Exercise: Beginning at the line containing "change=delete; old=cooking pot/scarlet;" in the material below and ending at the line containing "change=replace; old=headset/scarlet; new=smartphone/rosy;", return each line exactly and add nothing.

Supplied data:
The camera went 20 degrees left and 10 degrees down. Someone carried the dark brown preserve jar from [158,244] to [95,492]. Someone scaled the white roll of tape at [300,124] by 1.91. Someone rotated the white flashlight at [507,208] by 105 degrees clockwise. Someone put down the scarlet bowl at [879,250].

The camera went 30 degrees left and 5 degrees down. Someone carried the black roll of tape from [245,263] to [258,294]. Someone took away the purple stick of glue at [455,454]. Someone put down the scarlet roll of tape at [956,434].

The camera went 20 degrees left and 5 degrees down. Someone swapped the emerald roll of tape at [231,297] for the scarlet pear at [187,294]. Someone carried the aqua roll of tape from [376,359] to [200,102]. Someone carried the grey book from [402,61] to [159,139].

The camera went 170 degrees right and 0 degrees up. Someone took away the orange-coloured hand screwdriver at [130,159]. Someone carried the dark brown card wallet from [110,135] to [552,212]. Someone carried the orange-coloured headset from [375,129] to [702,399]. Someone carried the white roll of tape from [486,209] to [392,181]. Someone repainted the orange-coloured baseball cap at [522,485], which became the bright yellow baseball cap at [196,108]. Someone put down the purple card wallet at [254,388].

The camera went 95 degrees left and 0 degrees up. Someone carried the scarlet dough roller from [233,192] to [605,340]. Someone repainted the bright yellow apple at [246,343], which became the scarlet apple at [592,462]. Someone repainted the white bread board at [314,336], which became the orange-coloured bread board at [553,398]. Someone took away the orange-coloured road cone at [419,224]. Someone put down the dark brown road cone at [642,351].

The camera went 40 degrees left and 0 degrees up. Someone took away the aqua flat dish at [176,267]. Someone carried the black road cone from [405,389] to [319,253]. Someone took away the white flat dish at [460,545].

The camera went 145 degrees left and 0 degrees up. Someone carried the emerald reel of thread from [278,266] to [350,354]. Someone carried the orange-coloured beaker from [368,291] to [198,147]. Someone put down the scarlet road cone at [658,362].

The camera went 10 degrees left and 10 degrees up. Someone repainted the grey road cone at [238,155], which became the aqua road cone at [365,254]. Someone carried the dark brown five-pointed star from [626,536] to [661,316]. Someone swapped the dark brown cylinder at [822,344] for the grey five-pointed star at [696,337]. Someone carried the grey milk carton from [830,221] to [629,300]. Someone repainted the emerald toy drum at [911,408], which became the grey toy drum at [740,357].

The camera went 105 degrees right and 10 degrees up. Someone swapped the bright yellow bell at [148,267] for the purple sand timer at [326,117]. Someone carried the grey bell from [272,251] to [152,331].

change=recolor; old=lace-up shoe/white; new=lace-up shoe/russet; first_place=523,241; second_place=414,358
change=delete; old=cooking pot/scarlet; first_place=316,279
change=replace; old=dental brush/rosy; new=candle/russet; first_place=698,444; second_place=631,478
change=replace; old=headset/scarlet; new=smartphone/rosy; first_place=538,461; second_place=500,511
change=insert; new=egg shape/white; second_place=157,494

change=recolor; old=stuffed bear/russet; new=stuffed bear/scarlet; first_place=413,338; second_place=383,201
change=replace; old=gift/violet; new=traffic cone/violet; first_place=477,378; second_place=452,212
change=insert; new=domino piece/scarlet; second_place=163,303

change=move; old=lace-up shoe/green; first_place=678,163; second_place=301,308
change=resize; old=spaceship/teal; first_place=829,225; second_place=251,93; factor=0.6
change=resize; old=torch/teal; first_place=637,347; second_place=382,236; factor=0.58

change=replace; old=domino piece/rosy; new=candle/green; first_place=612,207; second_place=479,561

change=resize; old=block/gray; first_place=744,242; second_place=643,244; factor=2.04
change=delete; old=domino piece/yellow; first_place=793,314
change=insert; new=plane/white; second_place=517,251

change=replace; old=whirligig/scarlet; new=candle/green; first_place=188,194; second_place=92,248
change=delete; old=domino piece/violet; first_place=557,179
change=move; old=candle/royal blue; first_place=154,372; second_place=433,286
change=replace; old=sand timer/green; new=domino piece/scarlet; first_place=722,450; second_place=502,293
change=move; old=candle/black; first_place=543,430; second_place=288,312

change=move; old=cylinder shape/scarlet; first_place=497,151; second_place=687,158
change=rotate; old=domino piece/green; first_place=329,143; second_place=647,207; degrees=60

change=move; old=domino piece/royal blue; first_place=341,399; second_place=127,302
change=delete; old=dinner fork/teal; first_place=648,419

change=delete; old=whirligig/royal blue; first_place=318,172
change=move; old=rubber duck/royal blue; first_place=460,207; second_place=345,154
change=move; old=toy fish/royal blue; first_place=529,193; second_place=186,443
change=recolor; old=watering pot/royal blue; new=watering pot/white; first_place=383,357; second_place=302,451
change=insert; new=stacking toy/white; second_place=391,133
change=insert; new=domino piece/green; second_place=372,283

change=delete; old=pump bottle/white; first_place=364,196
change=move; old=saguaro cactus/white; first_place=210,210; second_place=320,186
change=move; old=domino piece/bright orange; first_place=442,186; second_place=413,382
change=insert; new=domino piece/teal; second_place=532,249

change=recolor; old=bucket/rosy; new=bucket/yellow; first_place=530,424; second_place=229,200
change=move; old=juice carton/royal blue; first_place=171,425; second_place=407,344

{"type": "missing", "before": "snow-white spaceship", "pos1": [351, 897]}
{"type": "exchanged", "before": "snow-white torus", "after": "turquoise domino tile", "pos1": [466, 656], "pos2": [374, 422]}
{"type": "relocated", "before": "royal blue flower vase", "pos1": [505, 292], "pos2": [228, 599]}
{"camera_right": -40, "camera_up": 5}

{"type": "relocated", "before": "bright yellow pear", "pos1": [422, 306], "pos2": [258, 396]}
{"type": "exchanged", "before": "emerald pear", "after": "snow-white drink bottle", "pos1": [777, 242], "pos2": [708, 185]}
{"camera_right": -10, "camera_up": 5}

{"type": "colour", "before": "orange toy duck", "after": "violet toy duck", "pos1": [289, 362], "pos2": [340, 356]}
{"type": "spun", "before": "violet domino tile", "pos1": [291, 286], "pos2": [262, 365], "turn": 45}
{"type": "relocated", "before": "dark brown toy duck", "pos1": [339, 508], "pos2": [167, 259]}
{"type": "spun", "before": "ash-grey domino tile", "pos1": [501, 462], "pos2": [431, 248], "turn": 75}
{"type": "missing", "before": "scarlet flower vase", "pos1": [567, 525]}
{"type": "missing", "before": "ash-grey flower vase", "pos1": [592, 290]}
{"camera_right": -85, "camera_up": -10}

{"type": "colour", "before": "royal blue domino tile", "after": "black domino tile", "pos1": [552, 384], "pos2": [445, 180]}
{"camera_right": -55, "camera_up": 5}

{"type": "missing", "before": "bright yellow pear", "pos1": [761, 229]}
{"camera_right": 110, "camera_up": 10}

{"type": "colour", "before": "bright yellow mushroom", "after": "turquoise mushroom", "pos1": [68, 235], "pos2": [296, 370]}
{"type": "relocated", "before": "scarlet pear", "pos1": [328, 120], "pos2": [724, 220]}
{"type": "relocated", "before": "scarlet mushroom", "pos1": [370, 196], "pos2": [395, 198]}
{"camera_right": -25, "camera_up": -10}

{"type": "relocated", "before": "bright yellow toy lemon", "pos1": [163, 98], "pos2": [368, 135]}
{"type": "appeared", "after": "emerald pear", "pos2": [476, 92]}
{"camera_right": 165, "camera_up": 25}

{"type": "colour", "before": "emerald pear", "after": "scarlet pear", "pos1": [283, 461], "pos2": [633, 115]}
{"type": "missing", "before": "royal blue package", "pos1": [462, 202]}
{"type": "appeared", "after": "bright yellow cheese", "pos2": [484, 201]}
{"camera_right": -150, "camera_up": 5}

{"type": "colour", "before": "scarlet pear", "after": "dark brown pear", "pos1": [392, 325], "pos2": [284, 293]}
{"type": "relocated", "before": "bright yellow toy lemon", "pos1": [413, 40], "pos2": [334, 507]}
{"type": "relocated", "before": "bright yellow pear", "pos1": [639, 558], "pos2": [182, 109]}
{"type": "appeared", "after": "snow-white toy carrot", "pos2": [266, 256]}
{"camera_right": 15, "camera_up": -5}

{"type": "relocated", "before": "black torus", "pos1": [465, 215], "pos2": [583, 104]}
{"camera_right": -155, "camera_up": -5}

The answer:
change=delete; old=cooking pot/scarlet; first_place=316,279
change=replace; old=dental brush/rosy; new=candle/russet; first_place=698,444; second_place=631,478
change=replace; old=headset/scarlet; new=smartphone/rosy; first_place=538,461; second_place=500,511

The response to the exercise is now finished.